Work order: Return, from the data below, each line that contains the word "kodakinol".

Given entries:
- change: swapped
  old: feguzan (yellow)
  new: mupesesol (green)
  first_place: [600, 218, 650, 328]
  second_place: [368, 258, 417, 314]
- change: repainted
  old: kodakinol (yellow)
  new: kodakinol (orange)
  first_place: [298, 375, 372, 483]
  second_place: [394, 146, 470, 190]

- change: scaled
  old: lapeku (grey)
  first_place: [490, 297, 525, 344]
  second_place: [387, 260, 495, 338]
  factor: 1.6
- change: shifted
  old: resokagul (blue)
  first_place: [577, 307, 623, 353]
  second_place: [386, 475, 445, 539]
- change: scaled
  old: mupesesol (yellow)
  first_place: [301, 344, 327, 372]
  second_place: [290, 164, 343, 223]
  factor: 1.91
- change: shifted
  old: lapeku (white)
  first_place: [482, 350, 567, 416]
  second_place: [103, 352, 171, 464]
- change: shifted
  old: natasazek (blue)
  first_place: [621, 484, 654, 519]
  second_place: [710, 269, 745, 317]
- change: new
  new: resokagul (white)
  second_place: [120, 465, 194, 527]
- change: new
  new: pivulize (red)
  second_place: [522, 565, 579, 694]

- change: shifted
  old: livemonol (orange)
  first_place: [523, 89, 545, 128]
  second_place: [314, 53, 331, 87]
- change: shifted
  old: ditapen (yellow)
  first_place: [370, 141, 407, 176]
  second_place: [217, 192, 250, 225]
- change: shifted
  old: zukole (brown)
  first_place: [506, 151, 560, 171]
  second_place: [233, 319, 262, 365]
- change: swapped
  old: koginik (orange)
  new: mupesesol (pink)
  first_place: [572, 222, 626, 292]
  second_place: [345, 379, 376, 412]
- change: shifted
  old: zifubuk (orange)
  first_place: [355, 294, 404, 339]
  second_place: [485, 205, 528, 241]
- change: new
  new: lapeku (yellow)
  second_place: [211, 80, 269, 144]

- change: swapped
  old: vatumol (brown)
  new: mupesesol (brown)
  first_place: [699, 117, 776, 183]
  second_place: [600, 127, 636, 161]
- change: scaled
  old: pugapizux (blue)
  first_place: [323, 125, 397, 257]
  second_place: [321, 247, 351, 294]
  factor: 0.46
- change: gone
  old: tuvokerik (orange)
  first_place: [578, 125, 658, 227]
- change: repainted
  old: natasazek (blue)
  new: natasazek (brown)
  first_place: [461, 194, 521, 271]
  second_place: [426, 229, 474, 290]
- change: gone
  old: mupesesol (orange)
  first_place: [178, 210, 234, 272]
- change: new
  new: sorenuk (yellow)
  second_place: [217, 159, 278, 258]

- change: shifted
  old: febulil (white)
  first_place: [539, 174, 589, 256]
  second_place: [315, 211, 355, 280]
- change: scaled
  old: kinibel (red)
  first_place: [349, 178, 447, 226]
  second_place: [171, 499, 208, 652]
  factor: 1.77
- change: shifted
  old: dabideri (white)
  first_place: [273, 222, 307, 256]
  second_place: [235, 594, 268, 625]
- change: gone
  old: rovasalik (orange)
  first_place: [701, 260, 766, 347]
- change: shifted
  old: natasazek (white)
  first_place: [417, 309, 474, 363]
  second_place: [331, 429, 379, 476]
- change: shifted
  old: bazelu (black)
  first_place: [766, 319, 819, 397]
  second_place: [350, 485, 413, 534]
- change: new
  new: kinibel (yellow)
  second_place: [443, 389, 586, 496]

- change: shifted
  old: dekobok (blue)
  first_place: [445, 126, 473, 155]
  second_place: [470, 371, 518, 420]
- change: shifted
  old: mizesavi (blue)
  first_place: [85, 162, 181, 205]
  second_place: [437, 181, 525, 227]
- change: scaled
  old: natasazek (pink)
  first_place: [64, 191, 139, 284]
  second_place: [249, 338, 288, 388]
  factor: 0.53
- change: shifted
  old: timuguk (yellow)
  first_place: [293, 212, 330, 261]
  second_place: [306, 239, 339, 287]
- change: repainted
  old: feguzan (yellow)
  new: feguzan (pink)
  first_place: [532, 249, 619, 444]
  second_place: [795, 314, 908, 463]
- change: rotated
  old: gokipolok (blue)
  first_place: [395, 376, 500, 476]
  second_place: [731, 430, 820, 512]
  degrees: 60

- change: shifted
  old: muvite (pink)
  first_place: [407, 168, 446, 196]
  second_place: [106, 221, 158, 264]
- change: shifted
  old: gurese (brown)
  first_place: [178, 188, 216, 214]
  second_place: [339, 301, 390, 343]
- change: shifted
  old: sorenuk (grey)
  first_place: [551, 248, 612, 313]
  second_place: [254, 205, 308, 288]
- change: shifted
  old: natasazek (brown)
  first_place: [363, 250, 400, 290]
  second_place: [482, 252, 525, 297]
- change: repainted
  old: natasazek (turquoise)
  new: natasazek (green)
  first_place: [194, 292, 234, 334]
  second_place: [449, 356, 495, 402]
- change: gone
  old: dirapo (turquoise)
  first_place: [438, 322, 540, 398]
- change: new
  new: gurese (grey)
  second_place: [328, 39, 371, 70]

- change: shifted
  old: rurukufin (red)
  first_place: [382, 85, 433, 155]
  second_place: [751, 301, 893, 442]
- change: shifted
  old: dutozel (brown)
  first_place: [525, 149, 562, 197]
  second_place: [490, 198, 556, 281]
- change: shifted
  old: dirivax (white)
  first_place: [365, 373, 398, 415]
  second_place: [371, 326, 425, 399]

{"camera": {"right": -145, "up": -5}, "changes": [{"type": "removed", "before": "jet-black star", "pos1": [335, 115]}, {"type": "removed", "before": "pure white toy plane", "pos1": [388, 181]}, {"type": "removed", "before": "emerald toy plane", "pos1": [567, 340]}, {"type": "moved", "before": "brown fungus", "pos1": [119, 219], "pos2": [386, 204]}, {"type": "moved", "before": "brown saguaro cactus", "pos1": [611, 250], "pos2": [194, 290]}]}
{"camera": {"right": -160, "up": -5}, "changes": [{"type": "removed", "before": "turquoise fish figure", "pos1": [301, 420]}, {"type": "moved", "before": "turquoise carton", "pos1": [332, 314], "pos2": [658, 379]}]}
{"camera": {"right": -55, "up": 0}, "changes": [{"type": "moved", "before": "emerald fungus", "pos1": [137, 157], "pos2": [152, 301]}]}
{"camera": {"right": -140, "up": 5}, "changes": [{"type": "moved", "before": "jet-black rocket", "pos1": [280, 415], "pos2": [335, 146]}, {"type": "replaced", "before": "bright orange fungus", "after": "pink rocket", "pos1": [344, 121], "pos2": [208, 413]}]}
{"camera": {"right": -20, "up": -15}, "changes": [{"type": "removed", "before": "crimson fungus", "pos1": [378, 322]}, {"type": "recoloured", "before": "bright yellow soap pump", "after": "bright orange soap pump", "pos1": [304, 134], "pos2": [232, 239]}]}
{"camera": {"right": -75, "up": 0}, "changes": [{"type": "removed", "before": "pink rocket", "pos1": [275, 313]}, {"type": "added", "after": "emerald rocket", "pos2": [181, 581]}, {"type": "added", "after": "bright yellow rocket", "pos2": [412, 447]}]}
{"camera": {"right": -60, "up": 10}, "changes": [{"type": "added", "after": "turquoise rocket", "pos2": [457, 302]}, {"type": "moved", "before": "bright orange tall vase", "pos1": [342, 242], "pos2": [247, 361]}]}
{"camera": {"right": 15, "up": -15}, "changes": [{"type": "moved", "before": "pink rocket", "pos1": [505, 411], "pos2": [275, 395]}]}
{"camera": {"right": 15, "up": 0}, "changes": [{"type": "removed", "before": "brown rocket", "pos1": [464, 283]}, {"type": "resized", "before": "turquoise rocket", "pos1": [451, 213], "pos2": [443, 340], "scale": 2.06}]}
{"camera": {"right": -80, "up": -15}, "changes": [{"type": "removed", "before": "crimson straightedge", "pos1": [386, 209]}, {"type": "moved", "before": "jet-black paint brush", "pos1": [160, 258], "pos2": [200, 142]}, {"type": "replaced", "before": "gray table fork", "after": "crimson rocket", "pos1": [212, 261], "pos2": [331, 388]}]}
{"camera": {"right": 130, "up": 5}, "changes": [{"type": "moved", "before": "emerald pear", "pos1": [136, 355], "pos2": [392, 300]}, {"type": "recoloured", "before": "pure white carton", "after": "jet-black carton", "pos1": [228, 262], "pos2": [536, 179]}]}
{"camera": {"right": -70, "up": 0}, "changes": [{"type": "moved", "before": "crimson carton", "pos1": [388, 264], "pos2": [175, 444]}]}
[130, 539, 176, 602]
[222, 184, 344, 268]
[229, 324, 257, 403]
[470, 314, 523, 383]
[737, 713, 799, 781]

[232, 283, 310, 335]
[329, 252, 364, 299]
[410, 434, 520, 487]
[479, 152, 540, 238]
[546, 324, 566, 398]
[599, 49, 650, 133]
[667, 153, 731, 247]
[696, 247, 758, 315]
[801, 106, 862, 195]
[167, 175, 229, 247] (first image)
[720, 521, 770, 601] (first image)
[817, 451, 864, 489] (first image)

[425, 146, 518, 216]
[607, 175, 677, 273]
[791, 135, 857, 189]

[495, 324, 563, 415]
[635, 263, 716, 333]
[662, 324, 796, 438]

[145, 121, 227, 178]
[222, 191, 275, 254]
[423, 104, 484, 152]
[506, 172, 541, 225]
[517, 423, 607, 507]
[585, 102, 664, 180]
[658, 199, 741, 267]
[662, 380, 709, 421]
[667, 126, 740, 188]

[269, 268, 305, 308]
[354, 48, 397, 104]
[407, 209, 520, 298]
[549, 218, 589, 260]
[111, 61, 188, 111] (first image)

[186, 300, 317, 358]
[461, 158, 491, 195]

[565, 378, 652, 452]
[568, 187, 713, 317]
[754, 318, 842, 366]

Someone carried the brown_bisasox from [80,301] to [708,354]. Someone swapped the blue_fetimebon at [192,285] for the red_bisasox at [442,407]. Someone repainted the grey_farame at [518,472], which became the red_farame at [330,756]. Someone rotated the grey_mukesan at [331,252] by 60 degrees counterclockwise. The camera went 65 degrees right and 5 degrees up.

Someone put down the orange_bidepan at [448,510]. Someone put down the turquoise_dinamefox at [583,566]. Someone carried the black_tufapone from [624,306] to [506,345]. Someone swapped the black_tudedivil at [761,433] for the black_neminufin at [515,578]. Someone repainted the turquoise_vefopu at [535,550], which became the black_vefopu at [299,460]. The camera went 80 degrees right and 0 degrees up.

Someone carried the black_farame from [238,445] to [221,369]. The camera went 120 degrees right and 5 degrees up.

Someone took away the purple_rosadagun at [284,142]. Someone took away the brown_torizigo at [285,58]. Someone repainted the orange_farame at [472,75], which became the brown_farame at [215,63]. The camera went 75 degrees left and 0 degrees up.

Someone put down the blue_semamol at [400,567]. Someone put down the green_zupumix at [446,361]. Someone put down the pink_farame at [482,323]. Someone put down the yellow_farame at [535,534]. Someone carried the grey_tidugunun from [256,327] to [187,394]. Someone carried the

Solution for this problem:
  old: kodakinol (yellow)
  new: kodakinol (orange)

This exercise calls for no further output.